_Set exercise_
Lay out every line of the records below as a numbered list, and leave out any blank lines.

_Data for processing_
-------------------------
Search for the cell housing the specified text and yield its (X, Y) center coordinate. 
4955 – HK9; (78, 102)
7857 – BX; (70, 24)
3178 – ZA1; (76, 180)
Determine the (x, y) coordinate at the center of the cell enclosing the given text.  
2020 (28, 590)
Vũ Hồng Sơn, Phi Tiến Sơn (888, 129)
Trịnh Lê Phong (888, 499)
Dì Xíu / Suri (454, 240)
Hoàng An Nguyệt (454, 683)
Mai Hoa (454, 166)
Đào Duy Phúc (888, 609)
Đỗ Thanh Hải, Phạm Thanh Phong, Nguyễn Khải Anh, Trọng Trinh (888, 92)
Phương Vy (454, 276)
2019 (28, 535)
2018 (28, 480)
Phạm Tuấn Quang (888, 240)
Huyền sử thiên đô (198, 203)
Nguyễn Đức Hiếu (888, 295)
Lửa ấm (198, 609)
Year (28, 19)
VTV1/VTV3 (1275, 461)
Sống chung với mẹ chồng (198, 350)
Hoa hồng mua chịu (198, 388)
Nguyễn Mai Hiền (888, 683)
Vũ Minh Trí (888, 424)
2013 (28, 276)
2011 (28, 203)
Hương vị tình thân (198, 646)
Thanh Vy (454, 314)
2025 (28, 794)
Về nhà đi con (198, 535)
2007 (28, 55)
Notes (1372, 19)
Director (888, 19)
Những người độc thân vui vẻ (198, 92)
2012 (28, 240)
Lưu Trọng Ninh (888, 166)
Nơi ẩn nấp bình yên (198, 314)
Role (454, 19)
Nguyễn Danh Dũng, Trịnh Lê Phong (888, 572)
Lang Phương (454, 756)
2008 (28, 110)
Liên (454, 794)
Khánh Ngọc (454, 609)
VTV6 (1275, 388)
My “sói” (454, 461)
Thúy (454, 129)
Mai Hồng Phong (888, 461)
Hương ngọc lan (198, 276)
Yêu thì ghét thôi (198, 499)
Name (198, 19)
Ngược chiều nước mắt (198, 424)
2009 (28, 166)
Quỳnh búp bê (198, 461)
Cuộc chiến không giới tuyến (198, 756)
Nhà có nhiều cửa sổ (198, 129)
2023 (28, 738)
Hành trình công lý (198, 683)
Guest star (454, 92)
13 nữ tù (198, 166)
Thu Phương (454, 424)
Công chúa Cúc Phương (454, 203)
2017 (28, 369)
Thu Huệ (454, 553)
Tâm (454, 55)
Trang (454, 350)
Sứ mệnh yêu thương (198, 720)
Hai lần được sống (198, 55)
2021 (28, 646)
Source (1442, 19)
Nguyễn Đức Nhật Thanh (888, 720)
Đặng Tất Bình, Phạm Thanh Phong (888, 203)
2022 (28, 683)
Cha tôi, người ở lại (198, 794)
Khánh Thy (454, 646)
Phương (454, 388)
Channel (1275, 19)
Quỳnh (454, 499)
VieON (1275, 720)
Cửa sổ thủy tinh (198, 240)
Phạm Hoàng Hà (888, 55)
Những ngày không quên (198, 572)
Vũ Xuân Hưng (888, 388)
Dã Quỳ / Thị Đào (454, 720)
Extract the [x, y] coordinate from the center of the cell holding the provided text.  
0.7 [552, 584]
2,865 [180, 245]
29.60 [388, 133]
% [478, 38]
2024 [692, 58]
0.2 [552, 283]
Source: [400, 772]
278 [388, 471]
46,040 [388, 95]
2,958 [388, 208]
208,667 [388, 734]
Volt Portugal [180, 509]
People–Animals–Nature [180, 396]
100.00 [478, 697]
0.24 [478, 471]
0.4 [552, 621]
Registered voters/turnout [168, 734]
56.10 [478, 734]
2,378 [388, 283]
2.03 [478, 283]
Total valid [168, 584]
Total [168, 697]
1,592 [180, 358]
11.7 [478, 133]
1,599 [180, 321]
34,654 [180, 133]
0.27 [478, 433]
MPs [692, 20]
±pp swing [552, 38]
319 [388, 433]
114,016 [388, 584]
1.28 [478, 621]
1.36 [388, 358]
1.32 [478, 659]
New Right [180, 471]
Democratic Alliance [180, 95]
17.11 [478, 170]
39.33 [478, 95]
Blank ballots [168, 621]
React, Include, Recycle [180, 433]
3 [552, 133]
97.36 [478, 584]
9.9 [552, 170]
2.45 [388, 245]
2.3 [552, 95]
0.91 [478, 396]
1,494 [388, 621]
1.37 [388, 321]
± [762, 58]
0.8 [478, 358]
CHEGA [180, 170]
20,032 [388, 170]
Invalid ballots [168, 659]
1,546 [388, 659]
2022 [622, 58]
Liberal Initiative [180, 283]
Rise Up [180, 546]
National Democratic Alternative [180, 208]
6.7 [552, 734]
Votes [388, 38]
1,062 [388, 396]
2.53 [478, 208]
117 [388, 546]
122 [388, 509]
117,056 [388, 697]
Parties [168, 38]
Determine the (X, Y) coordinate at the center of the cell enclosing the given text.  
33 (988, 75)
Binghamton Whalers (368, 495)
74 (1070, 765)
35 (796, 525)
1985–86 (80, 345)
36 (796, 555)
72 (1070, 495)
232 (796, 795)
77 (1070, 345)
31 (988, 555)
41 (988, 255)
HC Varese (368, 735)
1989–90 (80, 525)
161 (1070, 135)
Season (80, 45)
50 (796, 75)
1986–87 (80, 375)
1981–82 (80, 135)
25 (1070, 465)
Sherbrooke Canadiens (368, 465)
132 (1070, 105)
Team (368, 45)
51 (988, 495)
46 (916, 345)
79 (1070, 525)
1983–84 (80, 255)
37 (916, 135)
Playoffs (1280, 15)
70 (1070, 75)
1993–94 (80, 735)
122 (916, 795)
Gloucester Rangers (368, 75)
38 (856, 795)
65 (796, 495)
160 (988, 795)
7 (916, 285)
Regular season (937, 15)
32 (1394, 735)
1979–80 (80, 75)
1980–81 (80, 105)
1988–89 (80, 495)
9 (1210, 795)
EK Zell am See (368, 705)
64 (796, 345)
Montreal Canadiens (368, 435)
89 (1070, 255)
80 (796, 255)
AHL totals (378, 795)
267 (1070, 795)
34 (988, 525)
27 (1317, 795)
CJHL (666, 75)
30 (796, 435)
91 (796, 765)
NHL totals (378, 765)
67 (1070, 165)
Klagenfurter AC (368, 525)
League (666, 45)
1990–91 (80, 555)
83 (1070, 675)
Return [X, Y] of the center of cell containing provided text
-------------------------
_Output of the exercise_
1. Search for the cell housing the specified text and yield its (X, Y) center coordinate. 
2. 4955 – HK9; (78, 102)
3. 7857 – BX; (70, 24)
4. 3178 – ZA1; (76, 180)
5. Determine the (x, y) coordinate at the center of the cell enclosing the given text.  
6. 2020 (28, 590)
7. Vũ Hồng Sơn, Phi Tiến Sơn (888, 129)
8. Trịnh Lê Phong (888, 499)
9. Dì Xíu / Suri (454, 240)
10. Hoàng An Nguyệt (454, 683)
11. Mai Hoa (454, 166)
12. Đào Duy Phúc (888, 609)
13. Đỗ Thanh Hải, Phạm Thanh Phong, Nguyễn Khải Anh, Trọng Trinh (888, 92)
14. Phương Vy (454, 276)
15. 2019 (28, 535)
16. 2018 (28, 480)
17. Phạm Tuấn Quang (888, 240)
18. Huyền sử thiên đô (198, 203)
19. Nguyễn Đức Hiếu (888, 295)
20. Lửa ấm (198, 609)
21. Year (28, 19)
22. VTV1/VTV3 (1275, 461)
23. Sống chung với mẹ chồng (198, 350)
24. Hoa hồng mua chịu (198, 388)
25. Nguyễn Mai Hiền (888, 683)
26. Vũ Minh Trí (888, 424)
27. 2013 (28, 276)
28. 2011 (28, 203)
29. Hương vị tình thân (198, 646)
30. Thanh Vy (454, 314)
31. 2025 (28, 794)
32. Về nhà đi con (198, 535)
33. 2007 (28, 55)
34. Notes (1372, 19)
35. Director (888, 19)
36. Những người độc thân vui vẻ (198, 92)
37. 2012 (28, 240)
38. Lưu Trọng Ninh (888, 166)
39. Nơi ẩn nấp bình yên (198, 314)
40. Role (454, 19)
41. Nguyễn Danh Dũng, Trịnh Lê Phong (888, 572)
42. Lang Phương (454, 756)
43. 2008 (28, 110)
44. Liên (454, 794)
45. Khánh Ngọc (454, 609)
46. VTV6 (1275, 388)
47. My “sói” (454, 461)
48. Thúy (454, 129)
49. Mai Hồng Phong (888, 461)
50. Hương ngọc lan (198, 276)
51. Yêu thì ghét thôi (198, 499)
52. Name (198, 19)
53. Ngược chiều nước mắt (198, 424)
54. 2009 (28, 166)
55. Quỳnh búp bê (198, 461)
56. Cuộc chiến không giới tuyến (198, 756)
57. Nhà có nhiều cửa sổ (198, 129)
58. 2023 (28, 738)
59. Hành trình công lý (198, 683)
60. Guest star (454, 92)
61. 13 nữ tù (198, 166)
62. Thu Phương (454, 424)
63. Công chúa Cúc Phương (454, 203)
64. 2017 (28, 369)
65. Thu Huệ (454, 553)
66. Tâm (454, 55)
67. Trang (454, 350)
68. Sứ mệnh yêu thương (198, 720)
69. Hai lần được sống (198, 55)
70. 2021 (28, 646)
71. Source (1442, 19)
72. Nguyễn Đức Nhật Thanh (888, 720)
73. Đặng Tất Bình, Phạm Thanh Phong (888, 203)
74. 2022 (28, 683)
75. Cha tôi, người ở lại (198, 794)
76. Khánh Thy (454, 646)
77. Phương (454, 388)
78. Channel (1275, 19)
79. Quỳnh (454, 499)
80. VieON (1275, 720)
81. Cửa sổ thủy tinh (198, 240)
82. Phạm Hoàng Hà (888, 55)
83. Những ngày không quên (198, 572)
84. Vũ Xuân Hưng (888, 388)
85. Dã Quỳ / Thị Đào (454, 720)
86. Extract the [x, y] coordinate from the center of the cell holding the provided text.  
87. 0.7 [552, 584]
88. 2,865 [180, 245]
89. 29.60 [388, 133]
90. % [478, 38]
91. 2024 [692, 58]
92. 0.2 [552, 283]
93. Source: [400, 772]
94. 278 [388, 471]
95. 46,040 [388, 95]
96. 2,958 [388, 208]
97. 208,667 [388, 734]
98. Volt Portugal [180, 509]
99. People–Animals–Nature [180, 396]
100. 100.00 [478, 697]
101. 0.24 [478, 471]
102. 0.4 [552, 621]
103. Registered voters/turnout [168, 734]
104. 56.10 [478, 734]
105. 2,378 [388, 283]
106. 2.03 [478, 283]
107. Total valid [168, 584]
108. Total [168, 697]
109. 1,592 [180, 358]
110. 11.7 [478, 133]
111. 1,599 [180, 321]
112. 34,654 [180, 133]
113. 0.27 [478, 433]
114. MPs [692, 20]
115. ±pp swing [552, 38]
116. 319 [388, 433]
117. 114,016 [388, 584]
118. 1.28 [478, 621]
119. 1.36 [388, 358]
120. 1.32 [478, 659]
121. New Right [180, 471]
122. Democratic Alliance [180, 95]
123. 17.11 [478, 170]
124. 39.33 [478, 95]
125. Blank ballots [168, 621]
126. React, Include, Recycle [180, 433]
127. 3 [552, 133]
128. 97.36 [478, 584]
129. 9.9 [552, 170]
130. 2.45 [388, 245]
131. 2.3 [552, 95]
132. 0.91 [478, 396]
133. 1,494 [388, 621]
134. 1.37 [388, 321]
135. ± [762, 58]
136. 0.8 [478, 358]
137. CHEGA [180, 170]
138. 20,032 [388, 170]
139. Invalid ballots [168, 659]
140. 1,546 [388, 659]
141. 2022 [622, 58]
142. Liberal Initiative [180, 283]
143. Rise Up [180, 546]
144. National Democratic Alternative [180, 208]
145. 6.7 [552, 734]
146. Votes [388, 38]
147. 1,062 [388, 396]
148. 2.53 [478, 208]
149. 117 [388, 546]
150. 122 [388, 509]
151. 117,056 [388, 697]
152. Parties [168, 38]
153. Determine the (X, Y) coordinate at the center of the cell enclosing the given text.  
154. 33 (988, 75)
155. Binghamton Whalers (368, 495)
156. 74 (1070, 765)
157. 35 (796, 525)
158. 1985–86 (80, 345)
159. 36 (796, 555)
160. 72 (1070, 495)
161. 232 (796, 795)
162. 77 (1070, 345)
163. 31 (988, 555)
164. 41 (988, 255)
165. HC Varese (368, 735)
166. 1989–90 (80, 525)
167. 161 (1070, 135)
168. Season (80, 45)
169. 50 (796, 75)
170. 1986–87 (80, 375)
171. 1981–82 (80, 135)
172. 25 (1070, 465)
173. Sherbrooke Canadiens (368, 465)
174. 132 (1070, 105)
175. Team (368, 45)
176. 51 (988, 495)
177. 46 (916, 345)
178. 79 (1070, 525)
179. 1983–84 (80, 255)
180. 37 (916, 135)
181. Playoffs (1280, 15)
182. 70 (1070, 75)
183. 1993–94 (80, 735)
184. 122 (916, 795)
185. Gloucester Rangers (368, 75)
186. 38 (856, 795)
187. 65 (796, 495)
188. 160 (988, 795)
189. 7 (916, 285)
190. Regular season (937, 15)
191. 32 (1394, 735)
192. 1979–80 (80, 75)
193. 1980–81 (80, 105)
194. 1988–89 (80, 495)
195. 9 (1210, 795)
196. EK Zell am See (368, 705)
197. 64 (796, 345)
198. Montreal Canadiens (368, 435)
199. 89 (1070, 255)
200. 80 (796, 255)
201. AHL totals (378, 795)
202. 267 (1070, 795)
203. 34 (988, 525)
204. 27 (1317, 795)
205. CJHL (666, 75)
206. 30 (796, 435)
207. 91 (796, 765)
208. NHL totals (378, 765)
209. 67 (1070, 165)
210. Klagenfurter AC (368, 525)
211. League (666, 45)
212. 1990–91 (80, 555)
213. 83 (1070, 675)
214. Return [X, Y] of the center of cell containing provided text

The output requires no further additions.